Change detection data:
%%

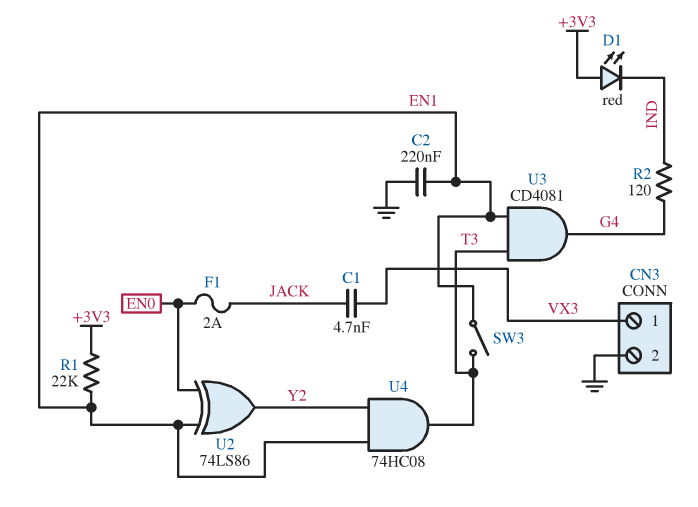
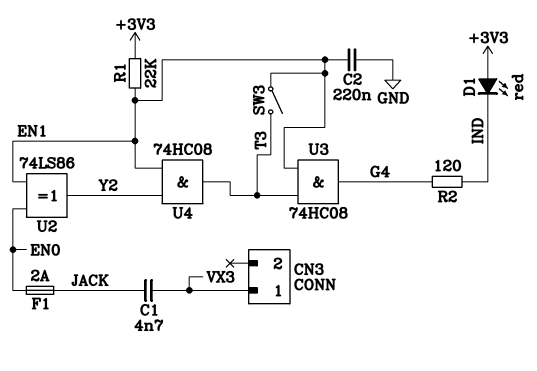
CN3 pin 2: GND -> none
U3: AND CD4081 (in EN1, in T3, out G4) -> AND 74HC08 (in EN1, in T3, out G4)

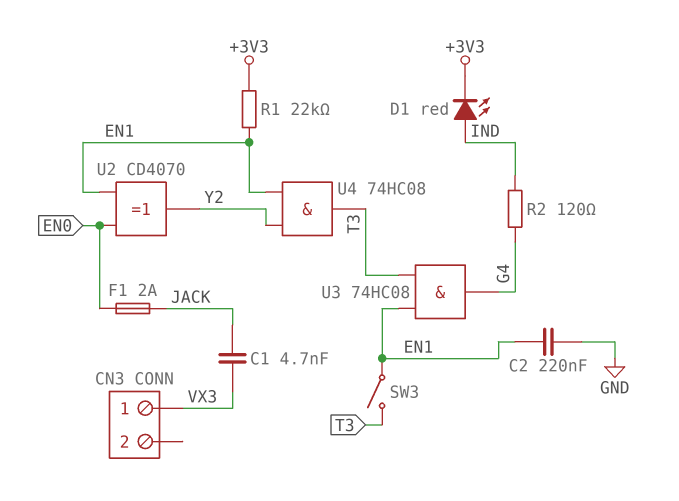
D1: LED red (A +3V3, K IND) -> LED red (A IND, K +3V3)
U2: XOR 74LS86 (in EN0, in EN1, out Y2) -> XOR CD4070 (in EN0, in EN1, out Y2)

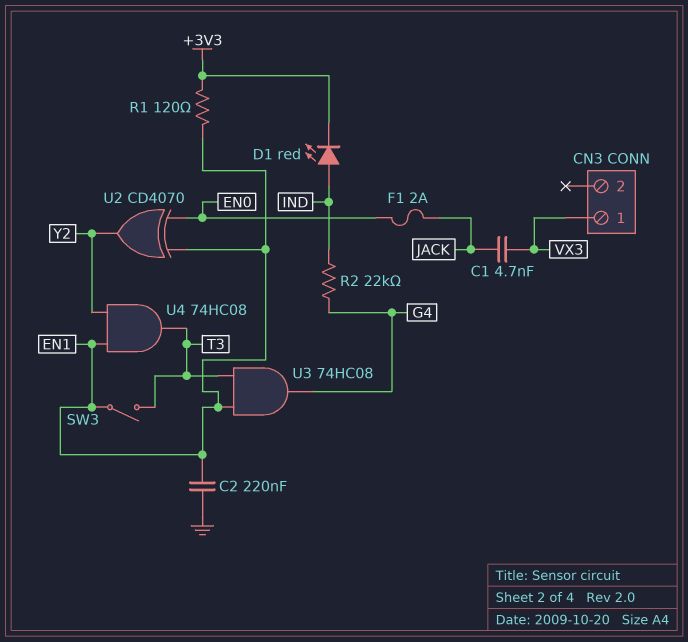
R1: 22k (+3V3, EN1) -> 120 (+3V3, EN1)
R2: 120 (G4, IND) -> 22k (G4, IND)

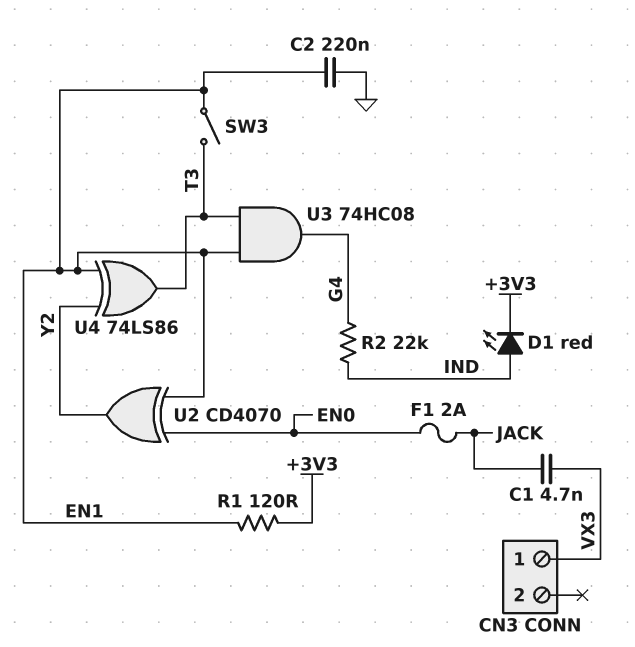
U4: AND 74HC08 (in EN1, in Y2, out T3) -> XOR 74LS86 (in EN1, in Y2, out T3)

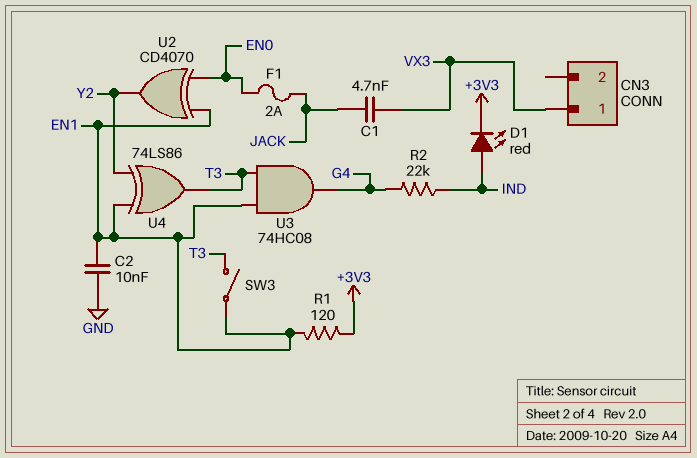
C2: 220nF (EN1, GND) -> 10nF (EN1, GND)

%%
%%

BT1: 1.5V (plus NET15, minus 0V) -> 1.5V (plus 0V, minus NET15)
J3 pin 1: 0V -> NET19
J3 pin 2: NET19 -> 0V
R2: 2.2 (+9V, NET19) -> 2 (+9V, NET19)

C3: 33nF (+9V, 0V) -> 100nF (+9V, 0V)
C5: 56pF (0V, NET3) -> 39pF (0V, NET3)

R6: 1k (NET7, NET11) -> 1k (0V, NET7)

%%
%%

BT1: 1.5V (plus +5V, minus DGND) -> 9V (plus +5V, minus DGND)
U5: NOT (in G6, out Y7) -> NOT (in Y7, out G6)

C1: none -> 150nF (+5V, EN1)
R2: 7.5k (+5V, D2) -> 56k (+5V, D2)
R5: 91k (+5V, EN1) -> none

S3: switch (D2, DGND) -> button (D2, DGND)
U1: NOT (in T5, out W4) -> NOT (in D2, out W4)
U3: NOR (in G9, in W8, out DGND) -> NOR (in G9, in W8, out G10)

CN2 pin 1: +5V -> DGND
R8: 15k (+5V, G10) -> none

%%

Try it:
Please print the lines above word for word, starting at the one with "CN3 pin 2: GND -> none" and ending at the one with "R1: 22k (+3V3, EN1) -> 120 (+3V3, EN1)", both included, and without any picture.

Response:
CN3 pin 2: GND -> none
U3: AND CD4081 (in EN1, in T3, out G4) -> AND 74HC08 (in EN1, in T3, out G4)

D1: LED red (A +3V3, K IND) -> LED red (A IND, K +3V3)
U2: XOR 74LS86 (in EN0, in EN1, out Y2) -> XOR CD4070 (in EN0, in EN1, out Y2)

R1: 22k (+3V3, EN1) -> 120 (+3V3, EN1)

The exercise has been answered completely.